▶ **The request**
Print every line of the material below word for word, without changing, adding, or leaving out anything.

▶ **Records**
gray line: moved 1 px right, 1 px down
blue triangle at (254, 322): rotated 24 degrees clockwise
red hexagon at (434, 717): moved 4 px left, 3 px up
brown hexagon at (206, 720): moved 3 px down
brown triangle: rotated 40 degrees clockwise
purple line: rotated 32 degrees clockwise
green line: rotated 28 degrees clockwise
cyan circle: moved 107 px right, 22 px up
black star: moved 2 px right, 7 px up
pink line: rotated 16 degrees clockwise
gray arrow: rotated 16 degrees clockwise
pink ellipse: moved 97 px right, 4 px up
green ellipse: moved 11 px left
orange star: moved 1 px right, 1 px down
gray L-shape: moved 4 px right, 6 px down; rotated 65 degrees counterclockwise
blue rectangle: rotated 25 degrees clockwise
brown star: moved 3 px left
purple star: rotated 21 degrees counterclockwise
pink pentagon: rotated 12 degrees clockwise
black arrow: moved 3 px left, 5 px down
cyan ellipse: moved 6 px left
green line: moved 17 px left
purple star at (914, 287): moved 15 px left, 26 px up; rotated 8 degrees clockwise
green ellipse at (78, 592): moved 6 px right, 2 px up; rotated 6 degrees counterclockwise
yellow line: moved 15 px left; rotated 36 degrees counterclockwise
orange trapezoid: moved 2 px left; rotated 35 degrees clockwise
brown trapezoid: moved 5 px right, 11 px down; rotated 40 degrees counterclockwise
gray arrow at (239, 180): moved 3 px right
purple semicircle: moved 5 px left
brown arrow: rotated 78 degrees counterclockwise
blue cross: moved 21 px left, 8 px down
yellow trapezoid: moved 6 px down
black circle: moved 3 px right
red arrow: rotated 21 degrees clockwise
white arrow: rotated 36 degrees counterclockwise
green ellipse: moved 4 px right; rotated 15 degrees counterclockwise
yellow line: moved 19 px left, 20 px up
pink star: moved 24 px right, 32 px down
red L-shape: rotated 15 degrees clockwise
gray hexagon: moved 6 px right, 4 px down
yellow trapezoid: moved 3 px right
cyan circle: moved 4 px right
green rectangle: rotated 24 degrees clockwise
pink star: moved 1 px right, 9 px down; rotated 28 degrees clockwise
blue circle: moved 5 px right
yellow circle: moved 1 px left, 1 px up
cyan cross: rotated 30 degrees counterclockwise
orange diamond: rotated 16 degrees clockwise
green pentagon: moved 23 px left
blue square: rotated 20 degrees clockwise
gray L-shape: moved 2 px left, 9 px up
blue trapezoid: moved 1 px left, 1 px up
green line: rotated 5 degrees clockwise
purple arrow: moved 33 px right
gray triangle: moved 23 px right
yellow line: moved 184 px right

▶ **Solution to this task**
gray line: moved 1 px right, 1 px down
blue triangle at (254, 322): rotated 24 degrees clockwise
red hexagon at (434, 717): moved 4 px left, 3 px up
brown hexagon at (206, 720): moved 3 px down
brown triangle: rotated 40 degrees clockwise
purple line: rotated 32 degrees clockwise
green line: rotated 28 degrees clockwise
cyan circle: moved 107 px right, 22 px up
black star: moved 2 px right, 7 px up
pink line: rotated 16 degrees clockwise
gray arrow: rotated 16 degrees clockwise
pink ellipse: moved 97 px right, 4 px up
green ellipse: moved 11 px left
orange star: moved 1 px right, 1 px down
gray L-shape: moved 4 px right, 6 px down; rotated 65 degrees counterclockwise
blue rectangle: rotated 25 degrees clockwise
brown star: moved 3 px left
purple star: rotated 21 degrees counterclockwise
pink pentagon: rotated 12 degrees clockwise
black arrow: moved 3 px left, 5 px down
cyan ellipse: moved 6 px left
green line: moved 17 px left
purple star at (914, 287): moved 15 px left, 26 px up; rotated 8 degrees clockwise
green ellipse at (78, 592): moved 6 px right, 2 px up; rotated 6 degrees counterclockwise
yellow line: moved 15 px left; rotated 36 degrees counterclockwise
orange trapezoid: moved 2 px left; rotated 35 degrees clockwise
brown trapezoid: moved 5 px right, 11 px down; rotated 40 degrees counterclockwise
gray arrow at (239, 180): moved 3 px right
purple semicircle: moved 5 px left
brown arrow: rotated 78 degrees counterclockwise
blue cross: moved 21 px left, 8 px down
yellow trapezoid: moved 6 px down
black circle: moved 3 px right
red arrow: rotated 21 degrees clockwise
white arrow: rotated 36 degrees counterclockwise
green ellipse: moved 4 px right; rotated 15 degrees counterclockwise
yellow line: moved 19 px left, 20 px up
pink star: moved 24 px right, 32 px down
red L-shape: rotated 15 degrees clockwise
gray hexagon: moved 6 px right, 4 px down
yellow trapezoid: moved 3 px right
cyan circle: moved 4 px right
green rectangle: rotated 24 degrees clockwise
pink star: moved 1 px right, 9 px down; rotated 28 degrees clockwise
blue circle: moved 5 px right
yellow circle: moved 1 px left, 1 px up
cyan cross: rotated 30 degrees counterclockwise
orange diamond: rotated 16 degrees clockwise
green pentagon: moved 23 px left
blue square: rotated 20 degrees clockwise
gray L-shape: moved 2 px left, 9 px up
blue trapezoid: moved 1 px left, 1 px up
green line: rotated 5 degrees clockwise
purple arrow: moved 33 px right
gray triangle: moved 23 px right
yellow line: moved 184 px right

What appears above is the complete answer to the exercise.